> The task
The full set of records needs to be retyped exactly.

> Provided material
"""

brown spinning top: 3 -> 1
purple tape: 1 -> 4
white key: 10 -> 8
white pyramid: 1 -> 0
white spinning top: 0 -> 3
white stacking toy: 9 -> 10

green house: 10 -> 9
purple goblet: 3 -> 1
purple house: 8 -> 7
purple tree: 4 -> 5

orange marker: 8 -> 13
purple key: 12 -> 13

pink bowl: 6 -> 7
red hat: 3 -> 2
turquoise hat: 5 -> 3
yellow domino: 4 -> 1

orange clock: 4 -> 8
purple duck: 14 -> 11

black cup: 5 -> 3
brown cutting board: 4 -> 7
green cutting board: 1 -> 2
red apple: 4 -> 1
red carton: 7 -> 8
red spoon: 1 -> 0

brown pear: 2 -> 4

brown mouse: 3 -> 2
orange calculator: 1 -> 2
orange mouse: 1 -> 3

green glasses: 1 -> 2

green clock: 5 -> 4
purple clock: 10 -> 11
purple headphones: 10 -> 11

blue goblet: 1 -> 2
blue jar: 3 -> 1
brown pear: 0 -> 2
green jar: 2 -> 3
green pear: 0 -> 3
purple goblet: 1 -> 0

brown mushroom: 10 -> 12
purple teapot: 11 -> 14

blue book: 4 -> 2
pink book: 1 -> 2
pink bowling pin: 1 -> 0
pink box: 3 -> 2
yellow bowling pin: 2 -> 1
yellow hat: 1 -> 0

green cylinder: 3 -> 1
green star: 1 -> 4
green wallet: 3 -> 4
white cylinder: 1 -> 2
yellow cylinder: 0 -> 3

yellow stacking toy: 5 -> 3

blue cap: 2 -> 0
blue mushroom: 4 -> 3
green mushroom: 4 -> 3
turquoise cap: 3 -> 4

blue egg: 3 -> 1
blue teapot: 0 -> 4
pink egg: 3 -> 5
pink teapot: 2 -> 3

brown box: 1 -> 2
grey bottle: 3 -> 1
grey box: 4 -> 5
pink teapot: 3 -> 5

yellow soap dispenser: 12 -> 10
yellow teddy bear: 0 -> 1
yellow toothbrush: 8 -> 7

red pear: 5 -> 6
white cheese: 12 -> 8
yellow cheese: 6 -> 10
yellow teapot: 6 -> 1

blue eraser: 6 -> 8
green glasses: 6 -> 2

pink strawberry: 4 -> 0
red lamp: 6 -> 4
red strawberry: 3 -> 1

"""

> Exercise response
brown spinning top: 3 -> 1
purple tape: 1 -> 4
white key: 10 -> 8
white pyramid: 1 -> 0
white spinning top: 0 -> 3
white stacking toy: 9 -> 10

green house: 10 -> 9
purple goblet: 3 -> 1
purple house: 8 -> 7
purple tree: 4 -> 5

orange marker: 8 -> 13
purple key: 12 -> 13

pink bowl: 6 -> 7
red hat: 3 -> 2
turquoise hat: 5 -> 3
yellow domino: 4 -> 1

orange clock: 4 -> 8
purple duck: 14 -> 11

black cup: 5 -> 3
brown cutting board: 4 -> 7
green cutting board: 1 -> 2
red apple: 4 -> 1
red carton: 7 -> 8
red spoon: 1 -> 0

brown pear: 2 -> 4

brown mouse: 3 -> 2
orange calculator: 1 -> 2
orange mouse: 1 -> 3

green glasses: 1 -> 2

green clock: 5 -> 4
purple clock: 10 -> 11
purple headphones: 10 -> 11

blue goblet: 1 -> 2
blue jar: 3 -> 1
brown pear: 0 -> 2
green jar: 2 -> 3
green pear: 0 -> 3
purple goblet: 1 -> 0

brown mushroom: 10 -> 12
purple teapot: 11 -> 14

blue book: 4 -> 2
pink book: 1 -> 2
pink bowling pin: 1 -> 0
pink box: 3 -> 2
yellow bowling pin: 2 -> 1
yellow hat: 1 -> 0

green cylinder: 3 -> 1
green star: 1 -> 4
green wallet: 3 -> 4
white cylinder: 1 -> 2
yellow cylinder: 0 -> 3

yellow stacking toy: 5 -> 3

blue cap: 2 -> 0
blue mushroom: 4 -> 3
green mushroom: 4 -> 3
turquoise cap: 3 -> 4

blue egg: 3 -> 1
blue teapot: 0 -> 4
pink egg: 3 -> 5
pink teapot: 2 -> 3

brown box: 1 -> 2
grey bottle: 3 -> 1
grey box: 4 -> 5
pink teapot: 3 -> 5

yellow soap dispenser: 12 -> 10
yellow teddy bear: 0 -> 1
yellow toothbrush: 8 -> 7

red pear: 5 -> 6
white cheese: 12 -> 8
yellow cheese: 6 -> 10
yellow teapot: 6 -> 1

blue eraser: 6 -> 8
green glasses: 6 -> 2

pink strawberry: 4 -> 0
red lamp: 6 -> 4
red strawberry: 3 -> 1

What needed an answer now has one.